START PROVIDED ENTRIES

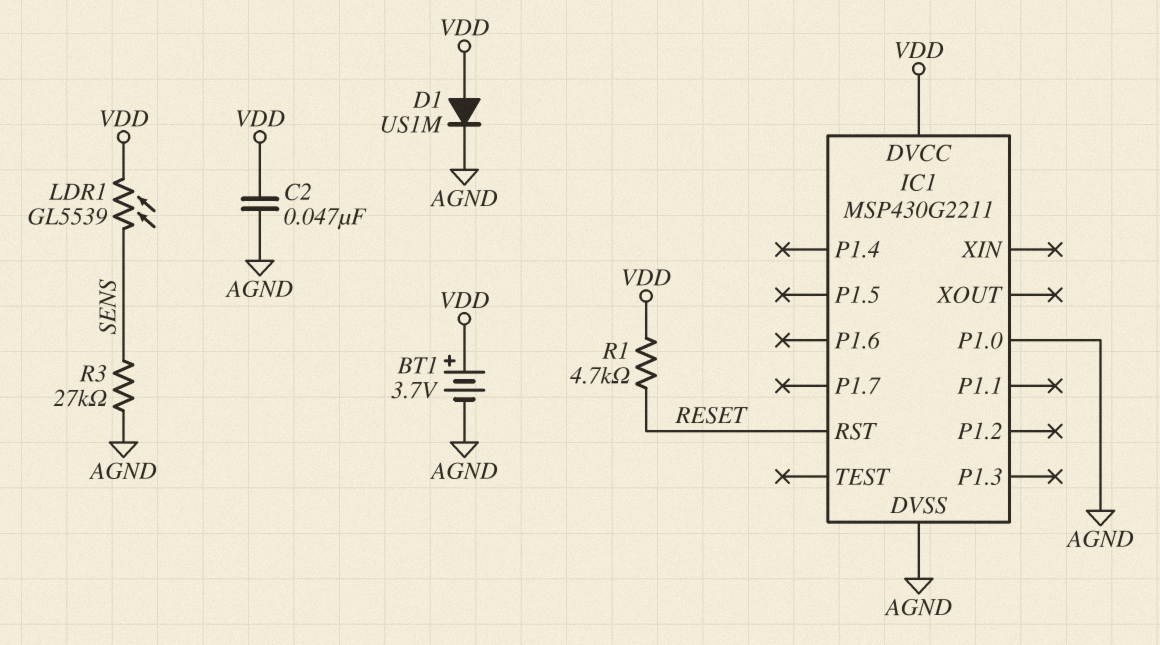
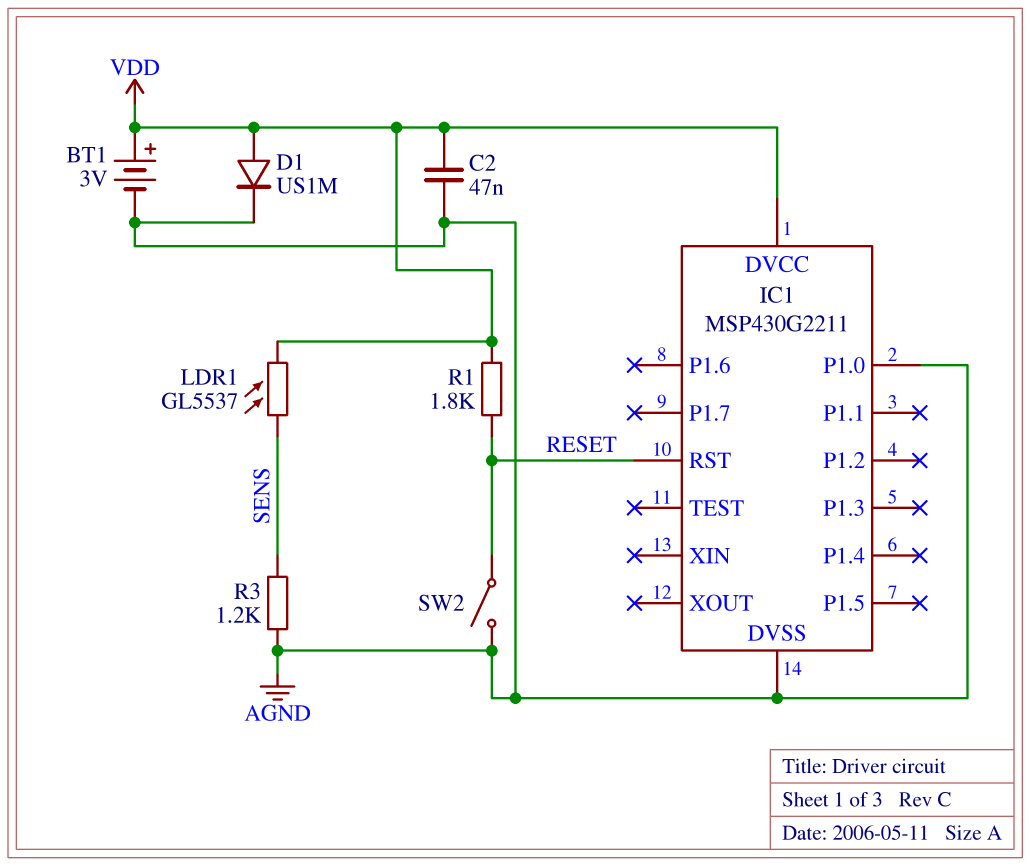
BT1: 3.7V (plus VDD, minus AGND) -> 3V (plus VDD, minus AGND)
LDR1: GL5539 (SENS, VDD) -> GL5537 (SENS, VDD)
R1: 4.7k (RESET, VDD) -> 1.8k (RESET, VDD)
R3: 27k (AGND, SENS) -> 1.2k (AGND, SENS)
SW2: none -> switch (AGND, RESET)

END PROVIDED ENTRIES

**ABOUT THIS TASK**
Every entry belongs in the answer exactly as written, but no picture does.

**RESULT OF THE TASK**
BT1: 3.7V (plus VDD, minus AGND) -> 3V (plus VDD, minus AGND)
LDR1: GL5539 (SENS, VDD) -> GL5537 (SENS, VDD)
R1: 4.7k (RESET, VDD) -> 1.8k (RESET, VDD)
R3: 27k (AGND, SENS) -> 1.2k (AGND, SENS)
SW2: none -> switch (AGND, RESET)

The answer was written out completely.